SOURCE DATA Start Marker

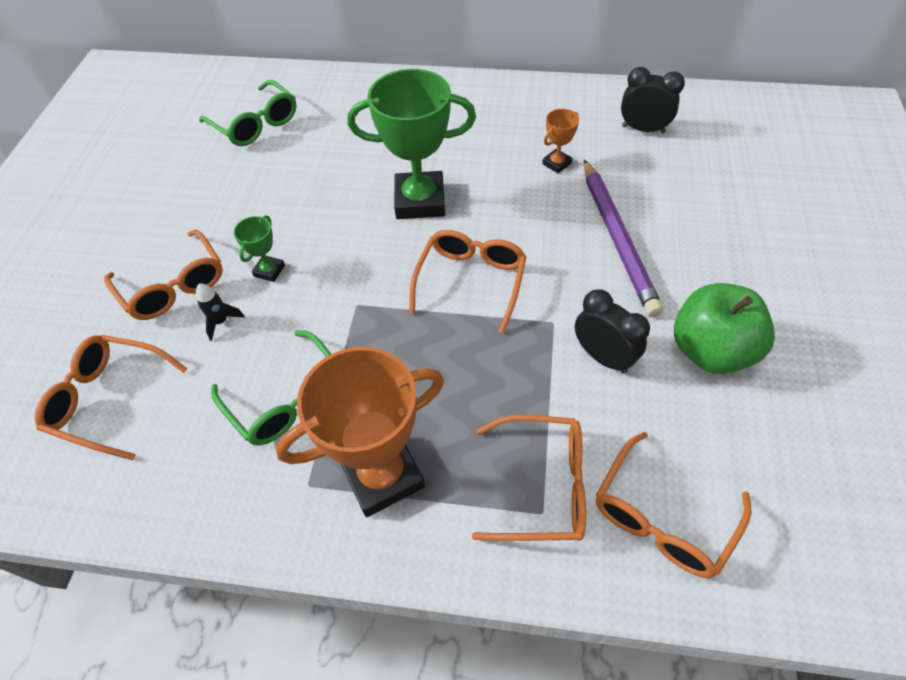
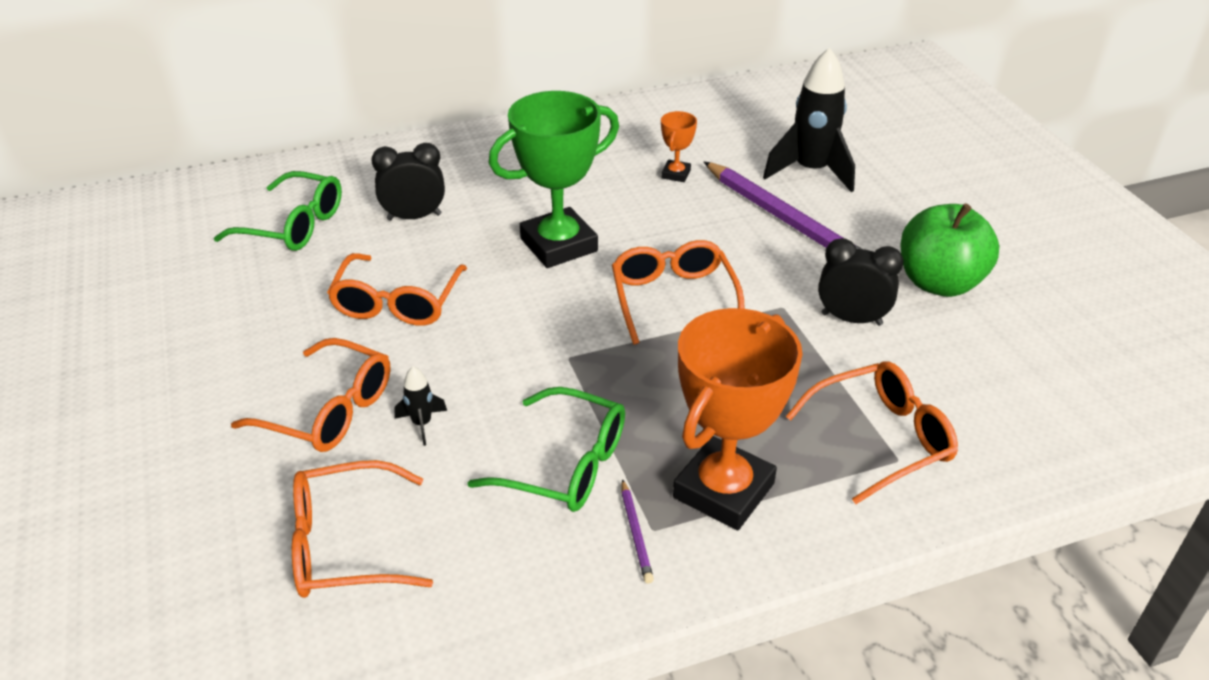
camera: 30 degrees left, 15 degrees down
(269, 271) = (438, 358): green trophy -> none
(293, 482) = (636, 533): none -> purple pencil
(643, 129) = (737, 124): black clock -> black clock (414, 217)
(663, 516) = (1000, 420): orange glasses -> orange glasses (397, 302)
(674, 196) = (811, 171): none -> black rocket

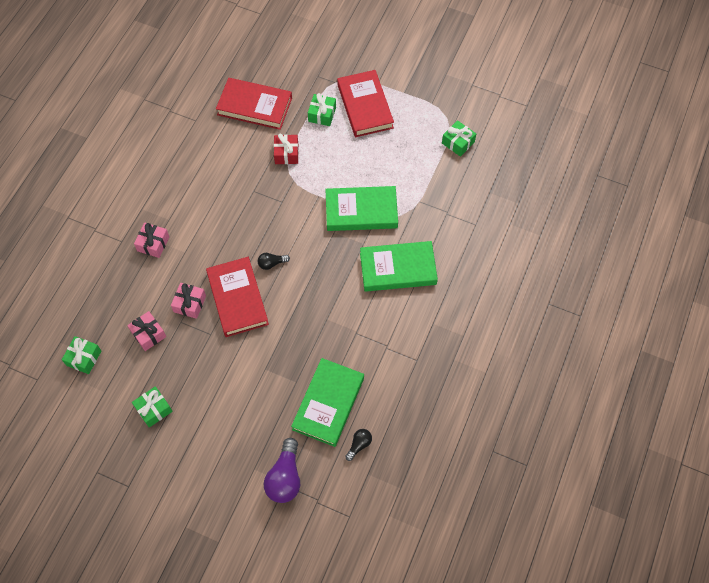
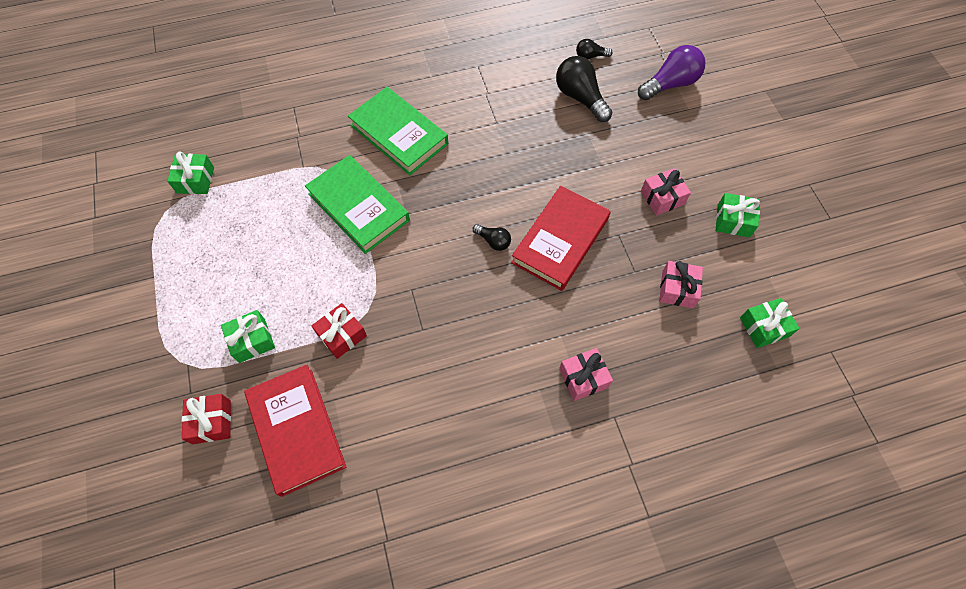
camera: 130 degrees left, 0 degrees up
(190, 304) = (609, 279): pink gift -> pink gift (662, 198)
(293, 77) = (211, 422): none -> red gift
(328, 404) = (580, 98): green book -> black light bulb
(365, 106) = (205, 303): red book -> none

SOURCE DATA End Marker

• **WORK REQUIRED**:
Every line from the one containing "(328, 404) = (580, 98): green" to the close of the records must be reproduced exactly. Include both ends and nothing more.

• **ANSWER TO THE PROBLEM**:
(328, 404) = (580, 98): green book -> black light bulb
(365, 106) = (205, 303): red book -> none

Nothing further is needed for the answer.